# Dataset extract
···

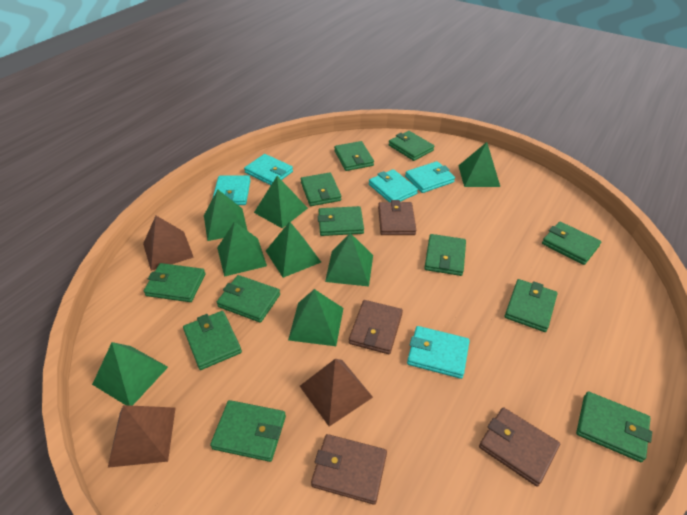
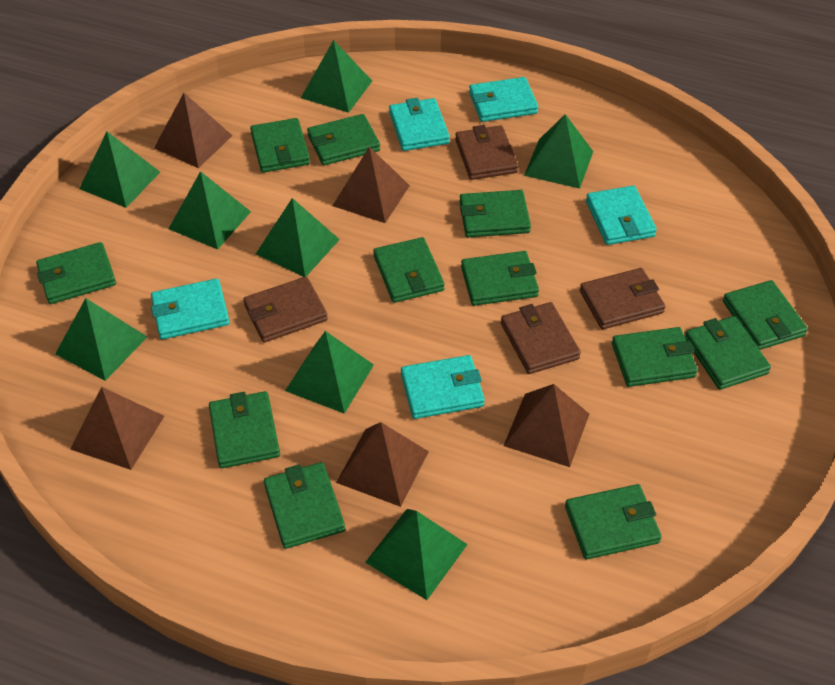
brown pyramid: 3 -> 5

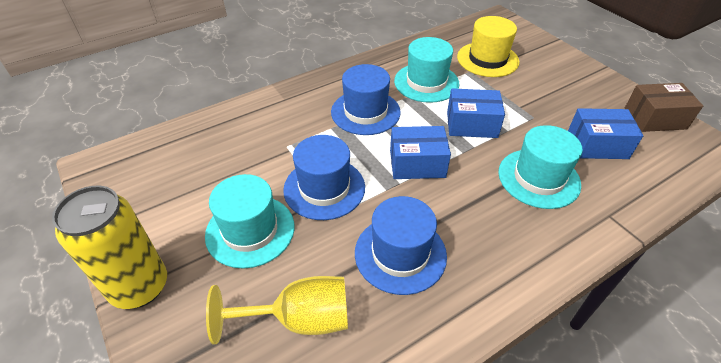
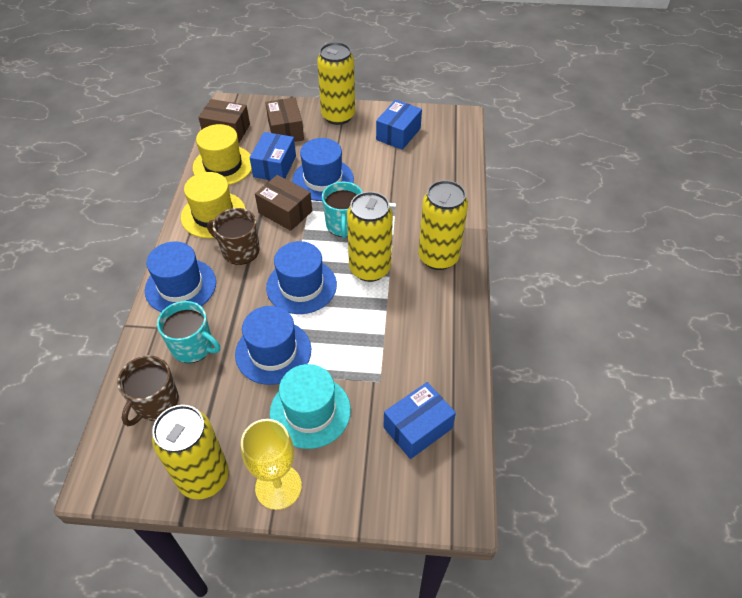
blue hat: 3 -> 4
brown box: 1 -> 3
brown mug: 0 -> 2
turquoise hat: 3 -> 1
turquoise mug: 0 -> 2
yellow can: 1 -> 4
yellow hat: 1 -> 2

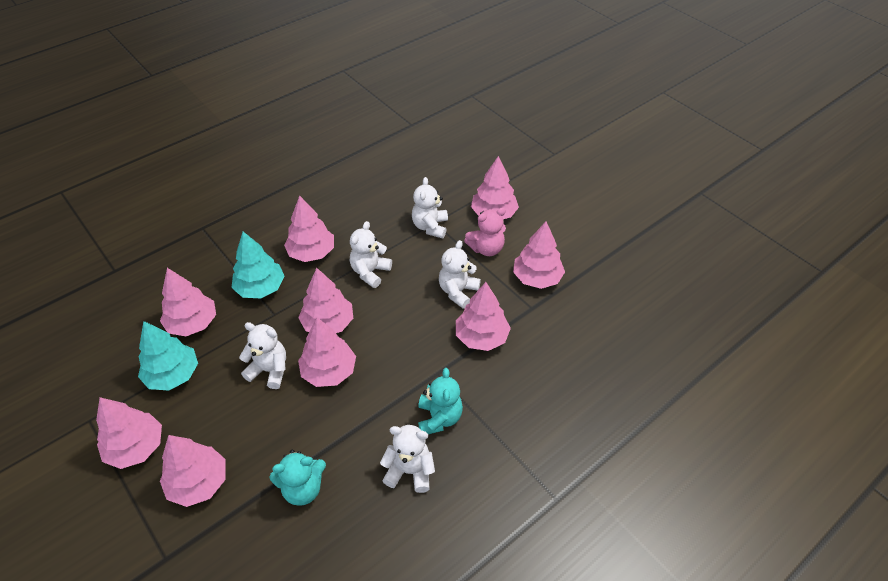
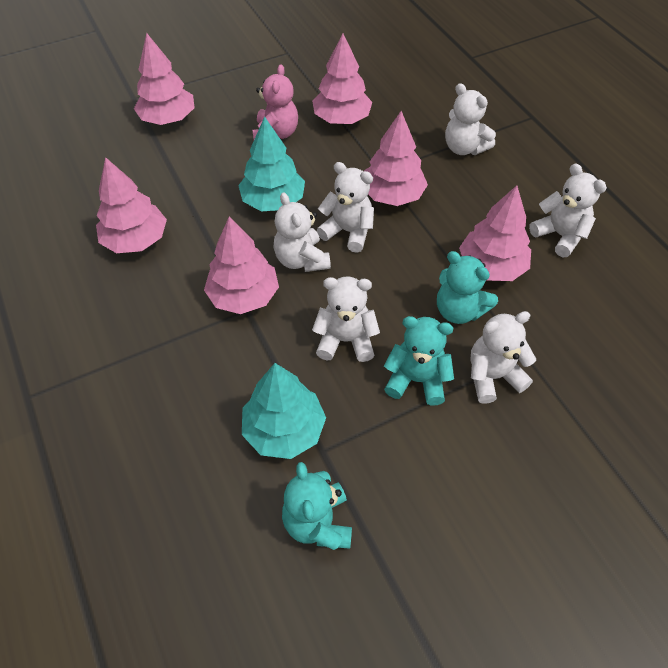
pink tree: 9 -> 6
turquoise teddy bear: 2 -> 3
white teddy bear: 5 -> 6

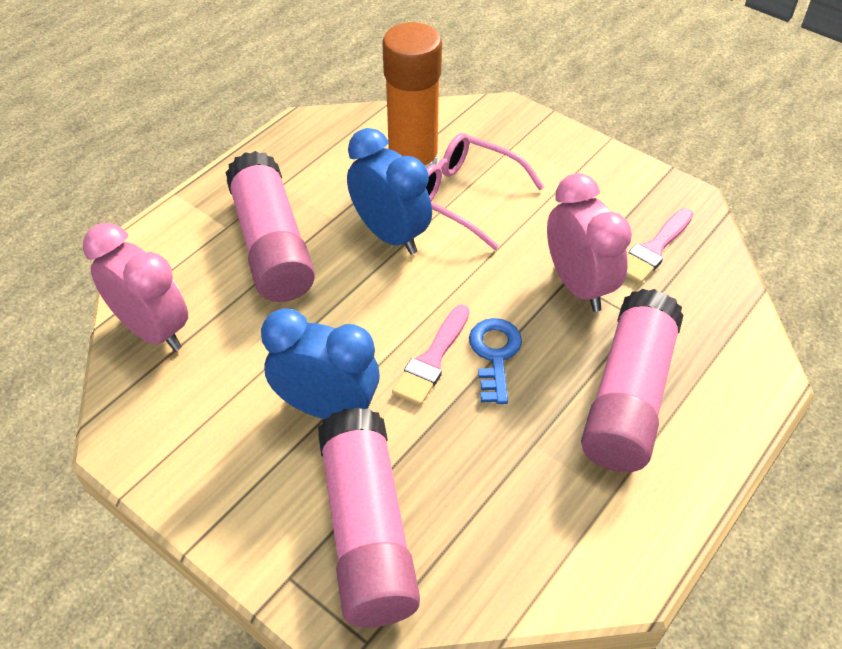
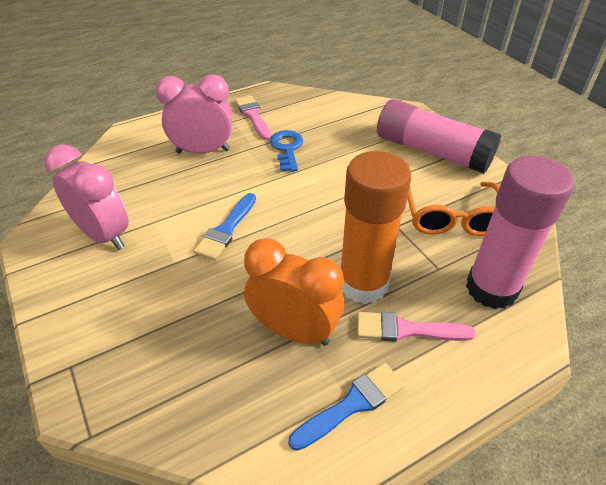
blue brush: 0 -> 2
blue clock: 2 -> 0
orange clock: 0 -> 1
orange glasses: 0 -> 1
pink glasses: 1 -> 0
pink glue stick: 3 -> 2

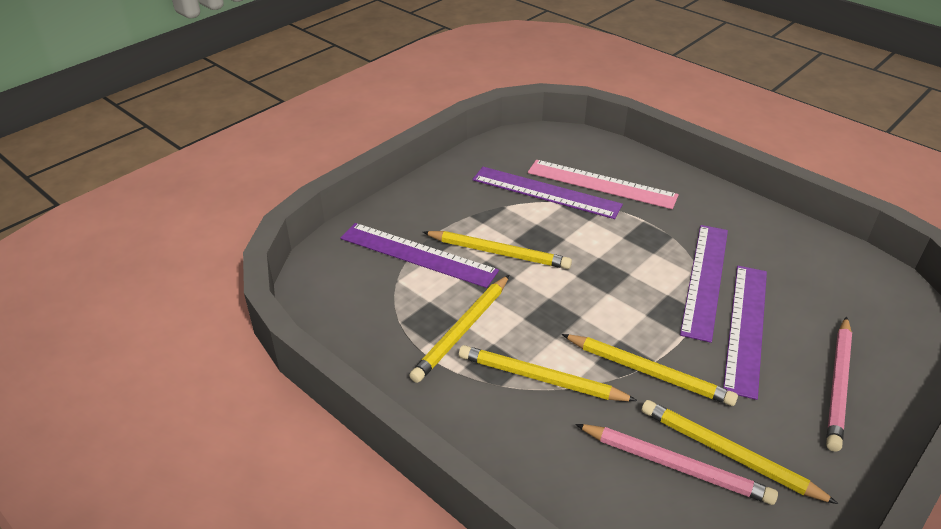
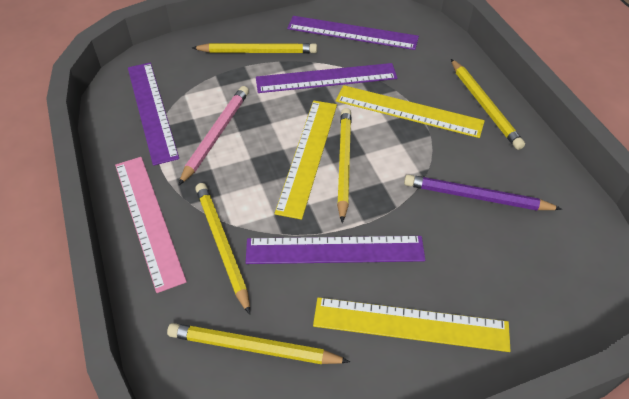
pink pencil: 2 -> 1
purple pencil: 0 -> 1
yellow ruler: 0 -> 3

···

# Directive
Print, exactly as written, the lines above from the first one to the one containing "pink pencil: 2 -> 1". Leave out pictures.

# Response below
brown pyramid: 3 -> 5

blue hat: 3 -> 4
brown box: 1 -> 3
brown mug: 0 -> 2
turquoise hat: 3 -> 1
turquoise mug: 0 -> 2
yellow can: 1 -> 4
yellow hat: 1 -> 2

pink tree: 9 -> 6
turquoise teddy bear: 2 -> 3
white teddy bear: 5 -> 6

blue brush: 0 -> 2
blue clock: 2 -> 0
orange clock: 0 -> 1
orange glasses: 0 -> 1
pink glasses: 1 -> 0
pink glue stick: 3 -> 2

pink pencil: 2 -> 1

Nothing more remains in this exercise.